— START OF Provided information —

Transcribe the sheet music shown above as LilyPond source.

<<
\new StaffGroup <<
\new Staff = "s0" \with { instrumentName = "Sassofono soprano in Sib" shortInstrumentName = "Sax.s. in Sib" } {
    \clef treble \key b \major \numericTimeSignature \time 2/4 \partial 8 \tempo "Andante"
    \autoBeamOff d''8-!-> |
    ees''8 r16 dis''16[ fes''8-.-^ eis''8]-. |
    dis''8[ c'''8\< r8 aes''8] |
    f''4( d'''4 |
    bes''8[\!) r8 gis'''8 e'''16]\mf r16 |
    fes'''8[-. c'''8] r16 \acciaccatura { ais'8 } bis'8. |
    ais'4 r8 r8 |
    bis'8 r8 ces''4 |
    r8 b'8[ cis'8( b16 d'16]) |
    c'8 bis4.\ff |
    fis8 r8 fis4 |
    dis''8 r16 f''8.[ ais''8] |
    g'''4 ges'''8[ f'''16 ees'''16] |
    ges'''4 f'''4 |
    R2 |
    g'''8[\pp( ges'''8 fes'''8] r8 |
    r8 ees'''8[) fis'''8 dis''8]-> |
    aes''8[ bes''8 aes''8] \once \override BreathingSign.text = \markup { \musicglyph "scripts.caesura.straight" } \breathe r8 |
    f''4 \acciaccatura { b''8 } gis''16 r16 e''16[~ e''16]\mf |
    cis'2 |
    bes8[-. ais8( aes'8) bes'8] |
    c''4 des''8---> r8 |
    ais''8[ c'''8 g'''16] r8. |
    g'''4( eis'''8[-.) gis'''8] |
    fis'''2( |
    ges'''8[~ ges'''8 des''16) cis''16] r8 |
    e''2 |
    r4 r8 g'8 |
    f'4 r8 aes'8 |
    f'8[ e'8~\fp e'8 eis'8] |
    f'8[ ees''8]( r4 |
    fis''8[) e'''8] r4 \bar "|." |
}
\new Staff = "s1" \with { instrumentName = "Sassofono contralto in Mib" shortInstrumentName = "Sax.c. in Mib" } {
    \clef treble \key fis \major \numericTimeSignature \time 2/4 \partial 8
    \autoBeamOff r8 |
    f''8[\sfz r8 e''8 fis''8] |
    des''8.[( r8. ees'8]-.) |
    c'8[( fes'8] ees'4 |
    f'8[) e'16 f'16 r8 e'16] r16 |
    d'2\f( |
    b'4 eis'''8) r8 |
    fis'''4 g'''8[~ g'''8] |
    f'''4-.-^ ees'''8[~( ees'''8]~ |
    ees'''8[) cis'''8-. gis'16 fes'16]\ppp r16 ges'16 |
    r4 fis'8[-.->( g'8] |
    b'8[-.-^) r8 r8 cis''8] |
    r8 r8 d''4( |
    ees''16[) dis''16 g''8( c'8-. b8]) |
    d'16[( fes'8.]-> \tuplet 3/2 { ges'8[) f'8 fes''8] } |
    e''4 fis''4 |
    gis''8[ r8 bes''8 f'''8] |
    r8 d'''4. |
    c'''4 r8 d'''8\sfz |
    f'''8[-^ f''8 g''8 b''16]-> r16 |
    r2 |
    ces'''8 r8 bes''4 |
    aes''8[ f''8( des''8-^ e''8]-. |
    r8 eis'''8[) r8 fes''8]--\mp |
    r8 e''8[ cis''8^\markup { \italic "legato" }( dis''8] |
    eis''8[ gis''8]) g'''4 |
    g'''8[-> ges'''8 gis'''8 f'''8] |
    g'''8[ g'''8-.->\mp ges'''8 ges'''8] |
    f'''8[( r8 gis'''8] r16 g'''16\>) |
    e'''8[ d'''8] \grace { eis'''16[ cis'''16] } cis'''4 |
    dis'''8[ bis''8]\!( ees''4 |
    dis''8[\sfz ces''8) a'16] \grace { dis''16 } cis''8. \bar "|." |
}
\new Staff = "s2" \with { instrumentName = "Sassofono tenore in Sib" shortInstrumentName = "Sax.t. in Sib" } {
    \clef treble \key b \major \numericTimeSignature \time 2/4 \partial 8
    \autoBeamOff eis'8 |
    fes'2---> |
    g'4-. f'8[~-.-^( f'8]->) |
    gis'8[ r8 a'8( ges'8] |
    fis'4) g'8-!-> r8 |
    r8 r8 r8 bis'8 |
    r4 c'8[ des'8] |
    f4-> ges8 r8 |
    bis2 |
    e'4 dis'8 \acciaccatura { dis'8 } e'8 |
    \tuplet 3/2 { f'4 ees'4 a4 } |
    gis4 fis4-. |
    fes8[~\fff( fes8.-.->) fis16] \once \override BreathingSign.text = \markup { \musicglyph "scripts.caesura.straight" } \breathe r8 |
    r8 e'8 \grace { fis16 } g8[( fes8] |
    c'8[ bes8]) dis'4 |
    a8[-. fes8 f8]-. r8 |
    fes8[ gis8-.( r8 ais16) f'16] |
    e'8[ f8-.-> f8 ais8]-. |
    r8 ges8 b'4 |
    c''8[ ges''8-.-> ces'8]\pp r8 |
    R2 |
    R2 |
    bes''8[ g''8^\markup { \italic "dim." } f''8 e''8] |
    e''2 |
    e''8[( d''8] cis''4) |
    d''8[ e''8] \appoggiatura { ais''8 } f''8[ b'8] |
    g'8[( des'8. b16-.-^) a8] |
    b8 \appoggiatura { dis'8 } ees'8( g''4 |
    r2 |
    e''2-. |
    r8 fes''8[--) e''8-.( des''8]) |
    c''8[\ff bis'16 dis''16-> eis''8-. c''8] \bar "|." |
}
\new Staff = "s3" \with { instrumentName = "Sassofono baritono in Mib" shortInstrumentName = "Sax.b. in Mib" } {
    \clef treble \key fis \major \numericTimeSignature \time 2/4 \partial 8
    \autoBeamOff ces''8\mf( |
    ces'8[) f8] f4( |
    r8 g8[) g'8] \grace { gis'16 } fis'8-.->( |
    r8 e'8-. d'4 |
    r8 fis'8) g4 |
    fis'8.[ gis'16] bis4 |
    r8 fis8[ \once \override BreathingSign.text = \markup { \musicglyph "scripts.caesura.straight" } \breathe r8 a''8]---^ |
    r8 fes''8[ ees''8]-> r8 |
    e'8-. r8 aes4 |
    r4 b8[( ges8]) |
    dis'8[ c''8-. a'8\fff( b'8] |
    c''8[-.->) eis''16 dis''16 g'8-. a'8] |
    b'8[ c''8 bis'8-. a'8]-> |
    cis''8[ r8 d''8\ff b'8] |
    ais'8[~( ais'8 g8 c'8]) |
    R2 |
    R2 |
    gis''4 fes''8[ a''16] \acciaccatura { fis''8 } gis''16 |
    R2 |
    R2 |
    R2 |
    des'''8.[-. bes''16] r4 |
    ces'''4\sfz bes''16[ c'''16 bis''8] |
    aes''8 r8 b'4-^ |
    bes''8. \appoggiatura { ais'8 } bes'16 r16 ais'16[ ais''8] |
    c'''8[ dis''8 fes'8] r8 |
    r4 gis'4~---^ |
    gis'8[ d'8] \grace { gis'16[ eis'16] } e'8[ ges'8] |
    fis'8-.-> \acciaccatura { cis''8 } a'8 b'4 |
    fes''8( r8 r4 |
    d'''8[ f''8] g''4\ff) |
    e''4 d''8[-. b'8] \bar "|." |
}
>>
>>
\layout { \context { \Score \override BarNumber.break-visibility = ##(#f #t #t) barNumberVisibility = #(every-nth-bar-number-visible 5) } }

— END OF Provided information —

▶ _Given instruction_:
Gather every line of the records above that contains the string "appoggiatura", and copy each one.

▶ _Answer below_:
    d''8[ e''8] \appoggiatura { ais''8 } f''8[ b'8] |
    b8 \appoggiatura { dis'8 } ees'8( g''4 |
    bes''8. \appoggiatura { ais'8 } bes'16 r16 ais'16[ ais''8] |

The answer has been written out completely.